*** Opening EXERCISE INPUT ***

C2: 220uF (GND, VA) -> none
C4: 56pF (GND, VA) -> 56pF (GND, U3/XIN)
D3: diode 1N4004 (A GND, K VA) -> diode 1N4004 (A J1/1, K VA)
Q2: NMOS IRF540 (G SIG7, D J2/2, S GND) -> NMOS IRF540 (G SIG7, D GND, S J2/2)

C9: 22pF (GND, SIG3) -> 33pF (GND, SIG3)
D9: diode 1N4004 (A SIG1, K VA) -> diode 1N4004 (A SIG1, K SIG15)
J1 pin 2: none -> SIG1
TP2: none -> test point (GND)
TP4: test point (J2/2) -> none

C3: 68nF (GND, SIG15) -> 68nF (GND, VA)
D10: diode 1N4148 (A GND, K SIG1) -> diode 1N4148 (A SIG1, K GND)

*** Closing EXERCISE INPUT ***
*** Opening EXERCISE INPUT ***

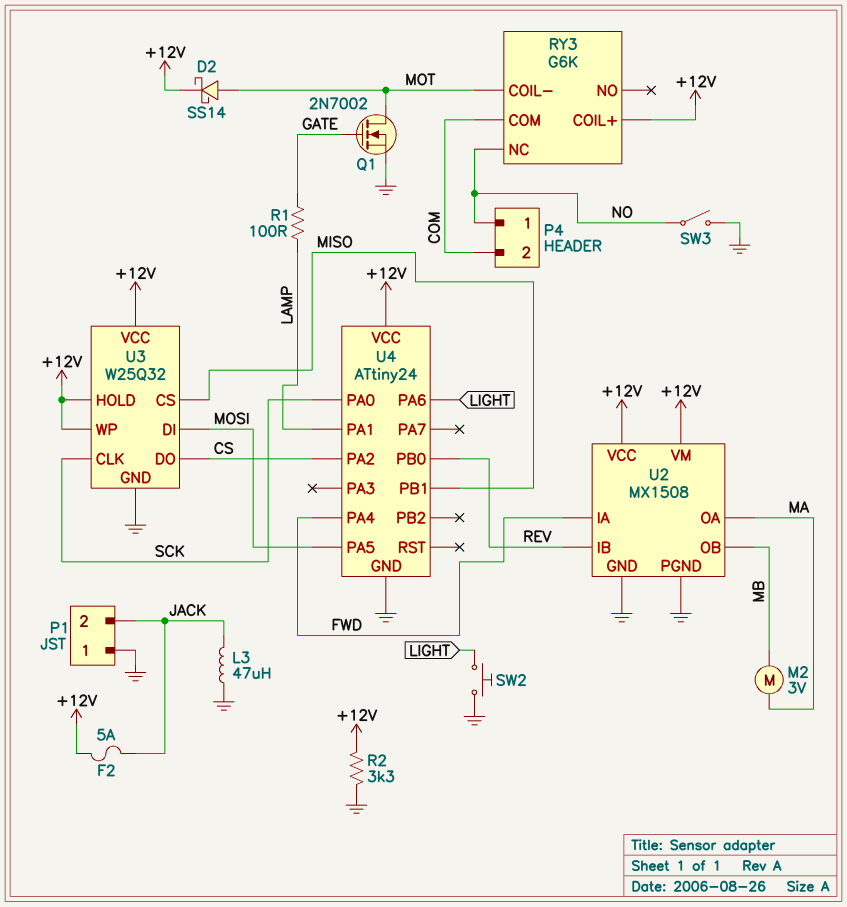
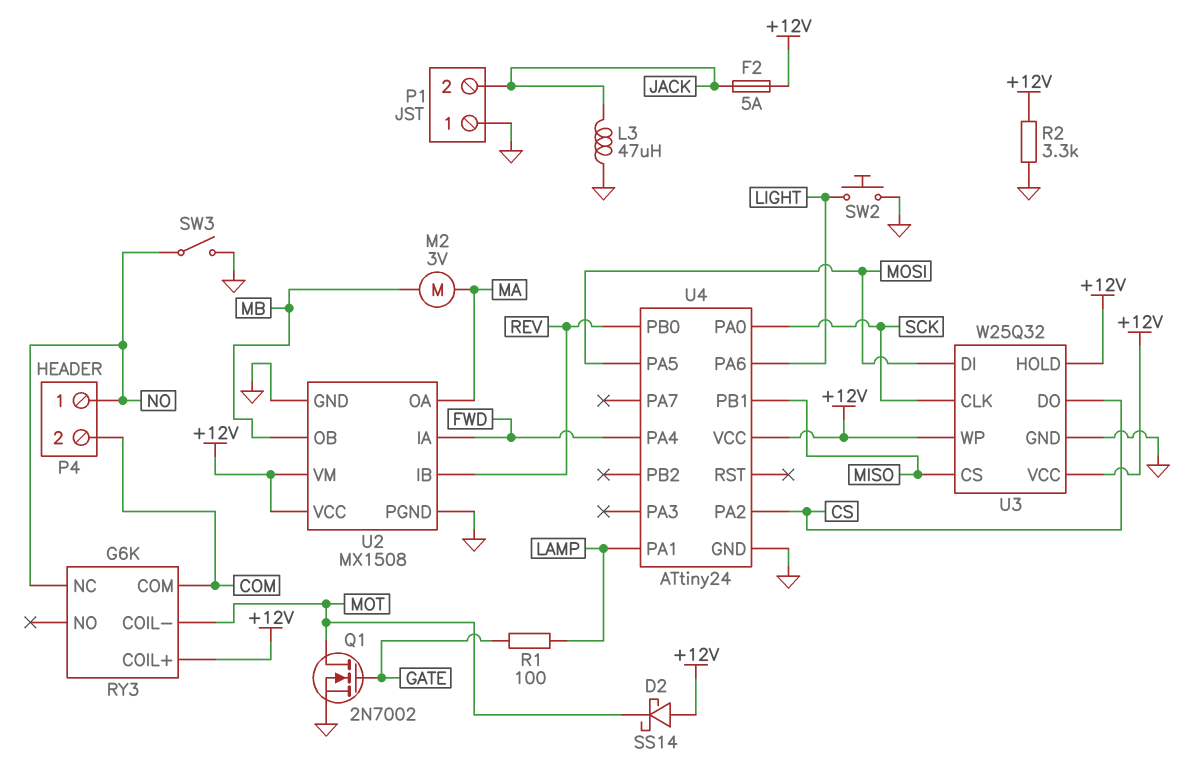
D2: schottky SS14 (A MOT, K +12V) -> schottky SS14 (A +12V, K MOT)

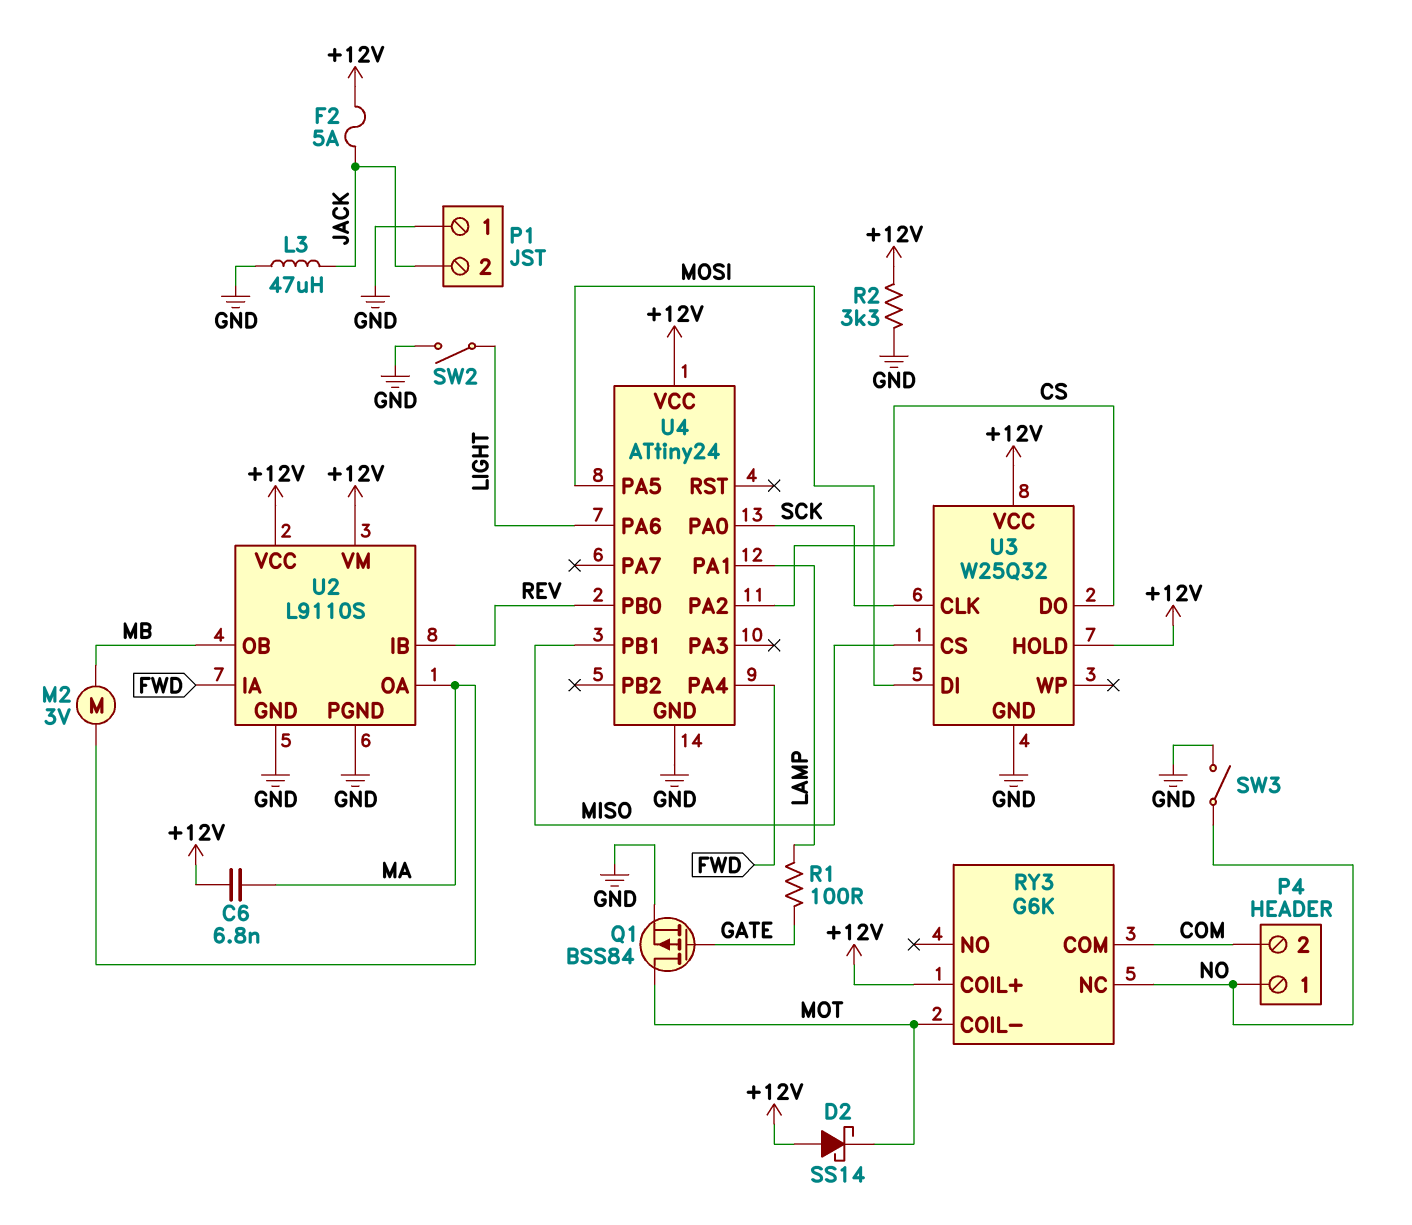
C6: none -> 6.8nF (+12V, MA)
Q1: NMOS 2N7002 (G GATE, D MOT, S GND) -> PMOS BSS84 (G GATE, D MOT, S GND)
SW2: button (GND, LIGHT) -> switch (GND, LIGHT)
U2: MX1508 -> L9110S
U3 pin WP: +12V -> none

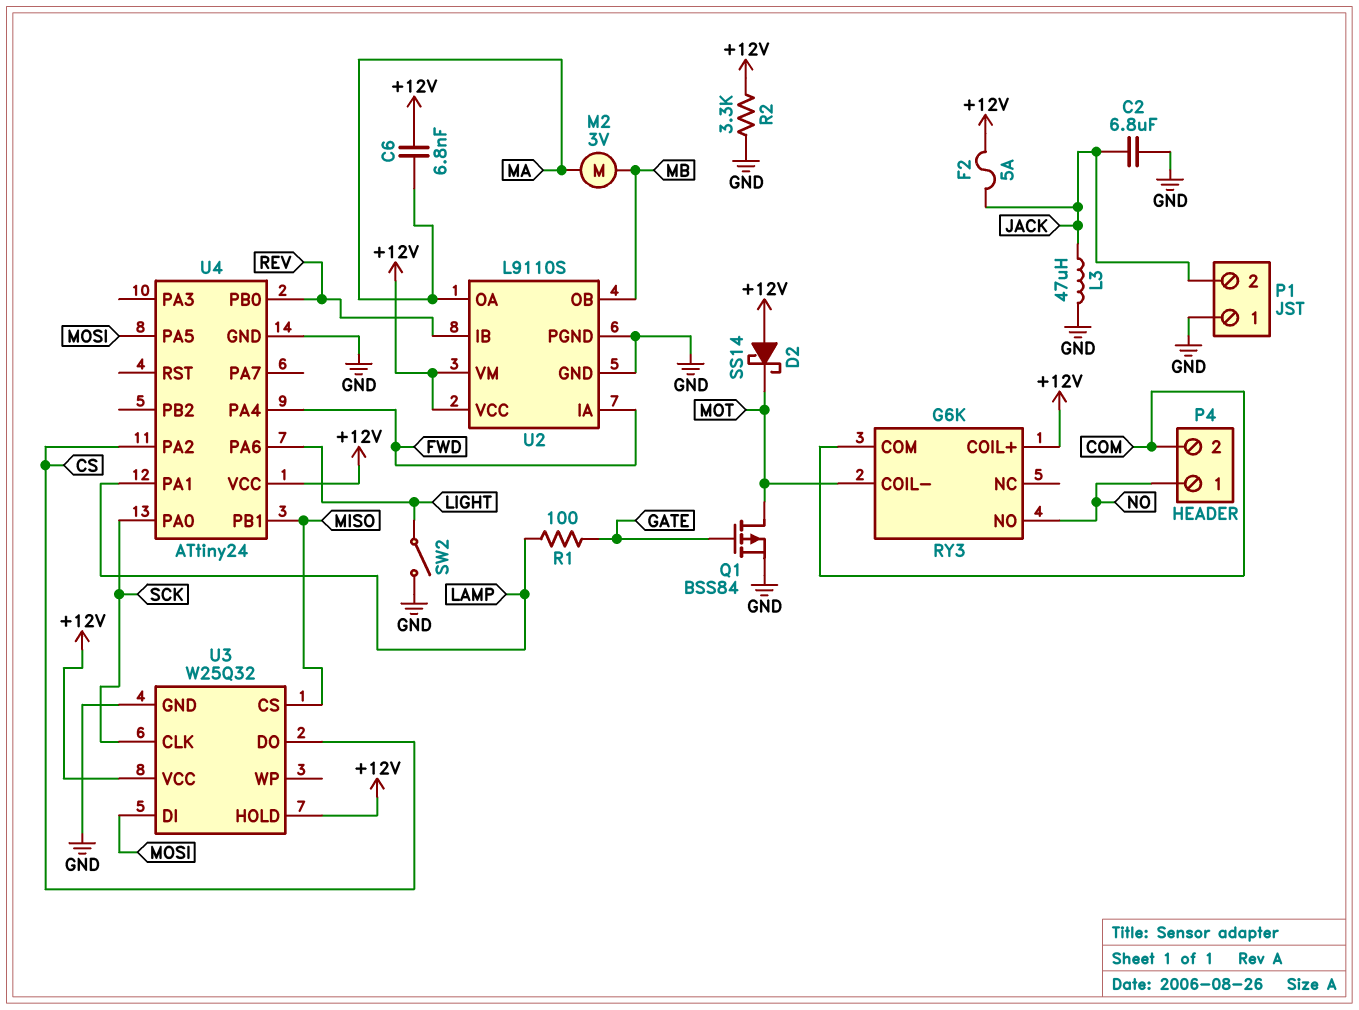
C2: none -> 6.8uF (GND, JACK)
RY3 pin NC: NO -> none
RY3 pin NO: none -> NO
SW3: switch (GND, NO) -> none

*** Closing EXERCISE INPUT ***
*** Opening EXERCISE INPUT ***

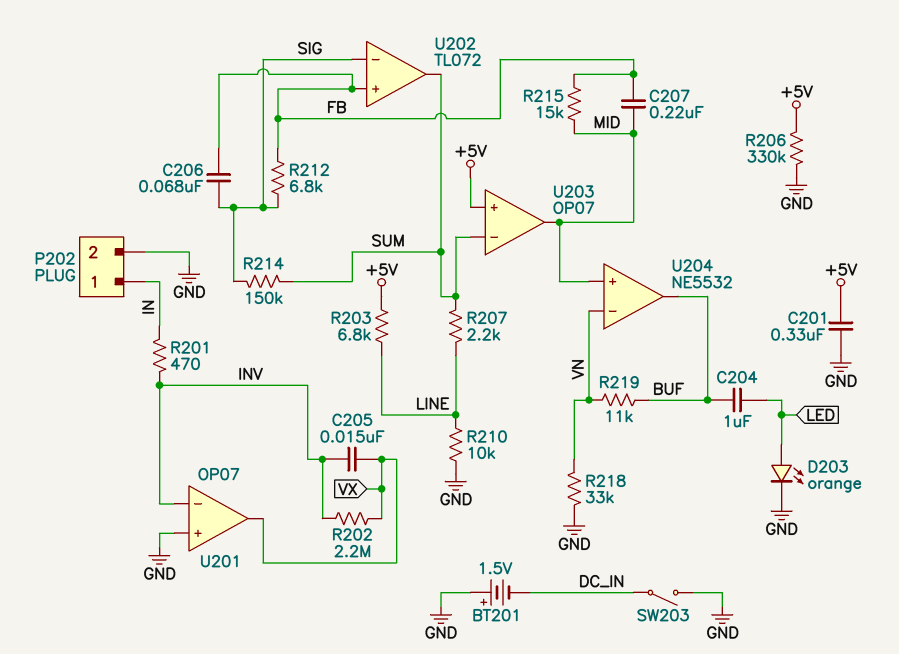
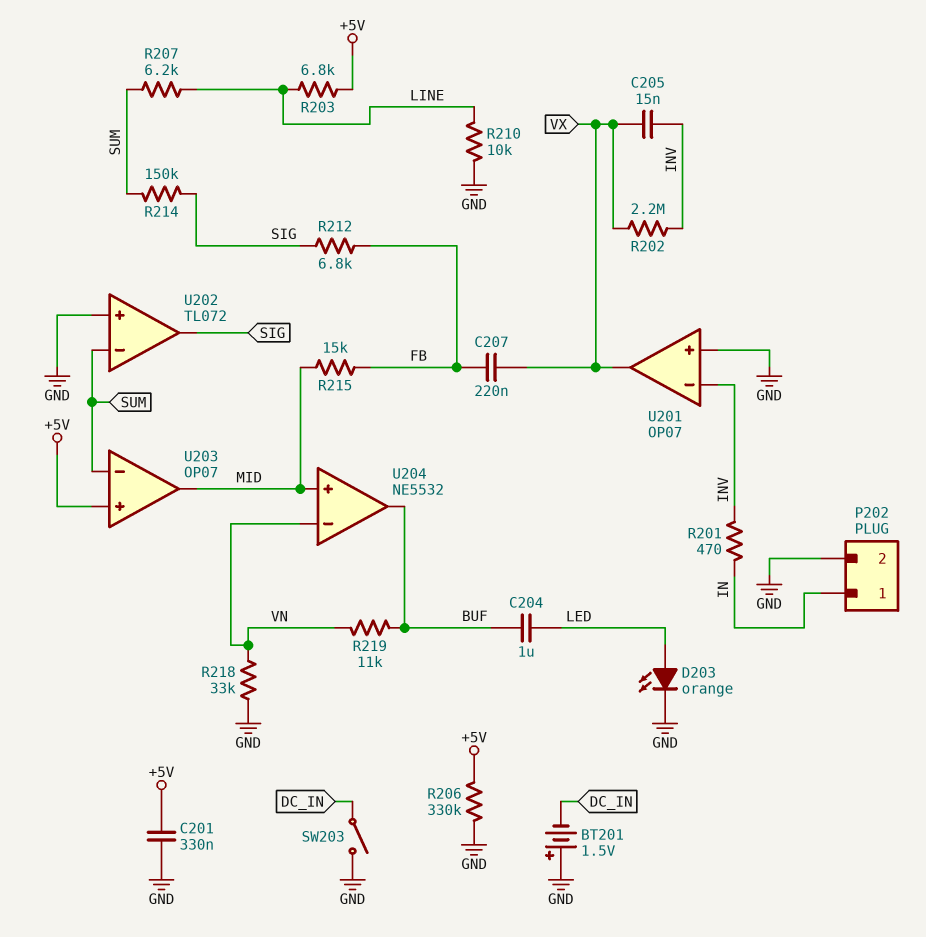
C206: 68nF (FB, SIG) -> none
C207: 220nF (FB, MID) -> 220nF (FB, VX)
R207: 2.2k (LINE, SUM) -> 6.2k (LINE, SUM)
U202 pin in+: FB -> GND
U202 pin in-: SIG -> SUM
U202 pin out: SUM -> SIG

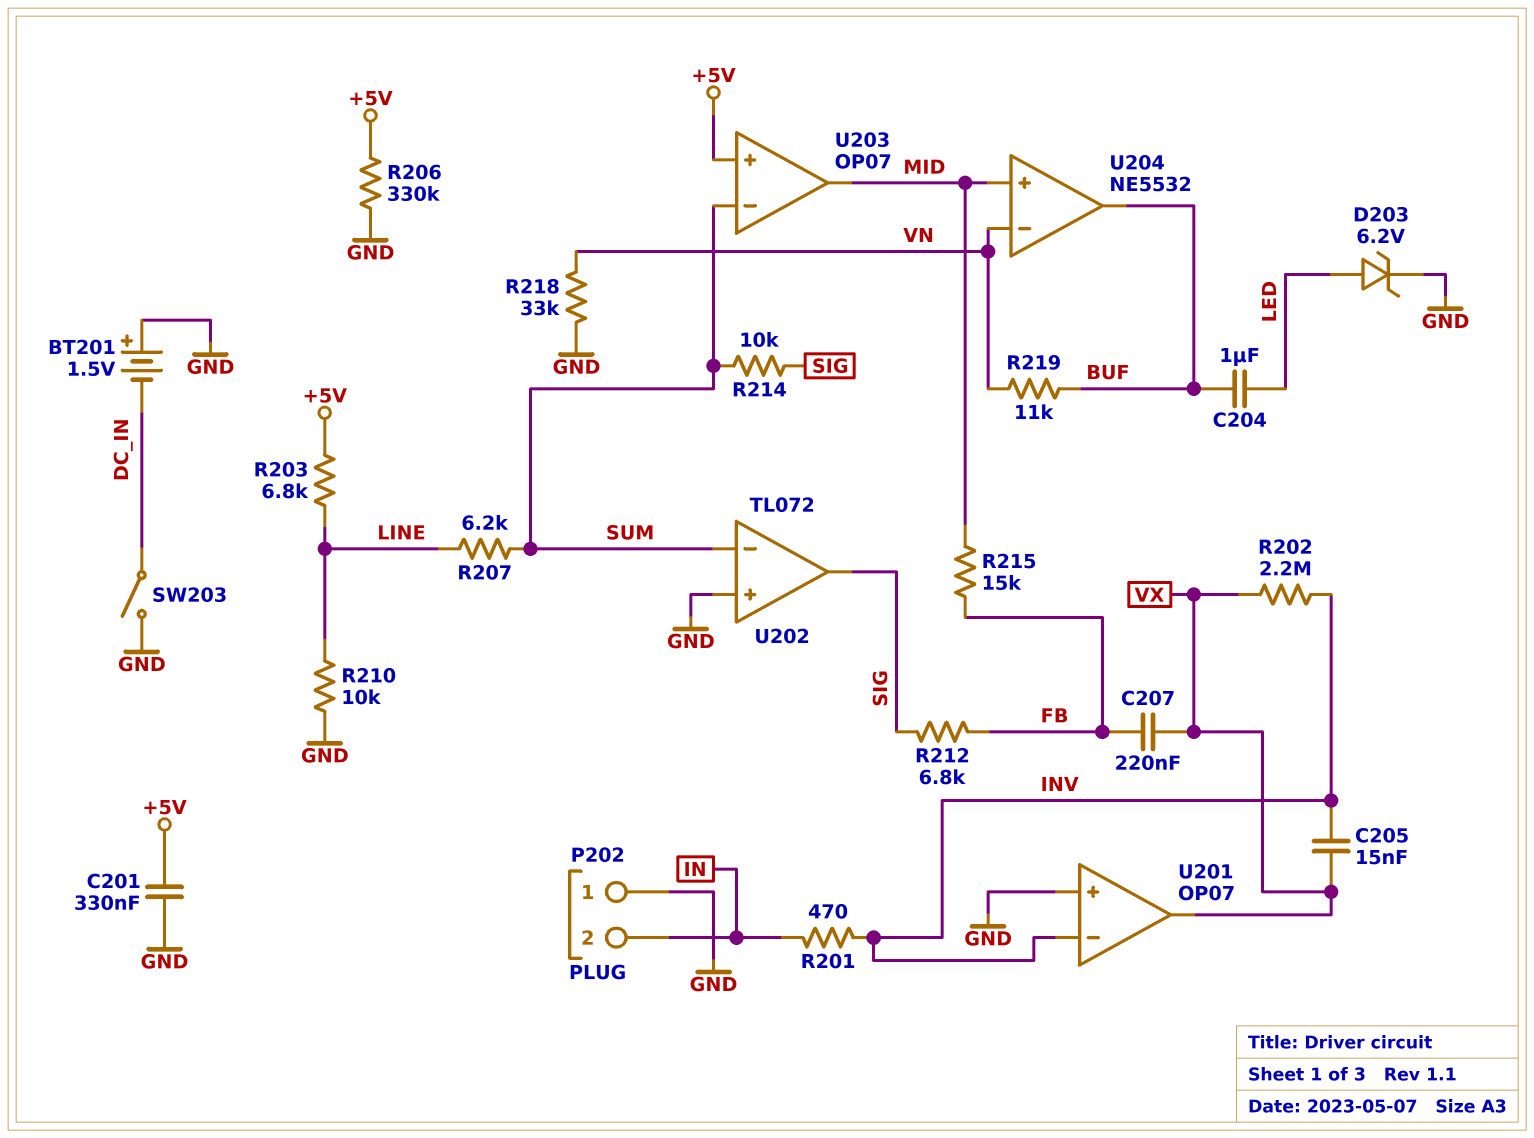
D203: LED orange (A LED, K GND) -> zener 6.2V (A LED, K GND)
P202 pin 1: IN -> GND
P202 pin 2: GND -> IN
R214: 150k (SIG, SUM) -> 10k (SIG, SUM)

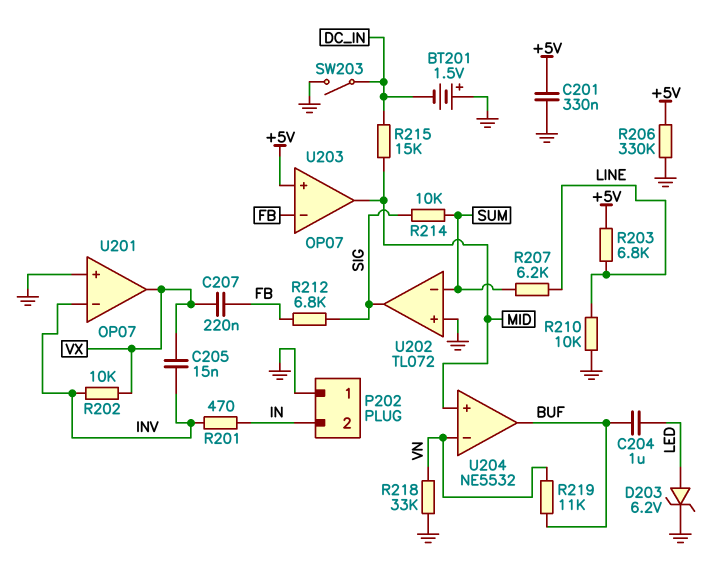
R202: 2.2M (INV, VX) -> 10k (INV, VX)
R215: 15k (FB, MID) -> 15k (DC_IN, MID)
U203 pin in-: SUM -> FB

*** Closing EXERCISE INPUT ***

TASK GOAL. Each line in the listing that contains "none" should be returned.

ANSWER TO THIS EXERCISE.
C2: 220uF (GND, VA) -> none
J1 pin 2: none -> SIG1
TP2: none -> test point (GND)
TP4: test point (J2/2) -> none
C6: none -> 6.8nF (+12V, MA)
U3 pin WP: +12V -> none
C2: none -> 6.8uF (GND, JACK)
RY3 pin NC: NO -> none
RY3 pin NO: none -> NO
SW3: switch (GND, NO) -> none
C206: 68nF (FB, SIG) -> none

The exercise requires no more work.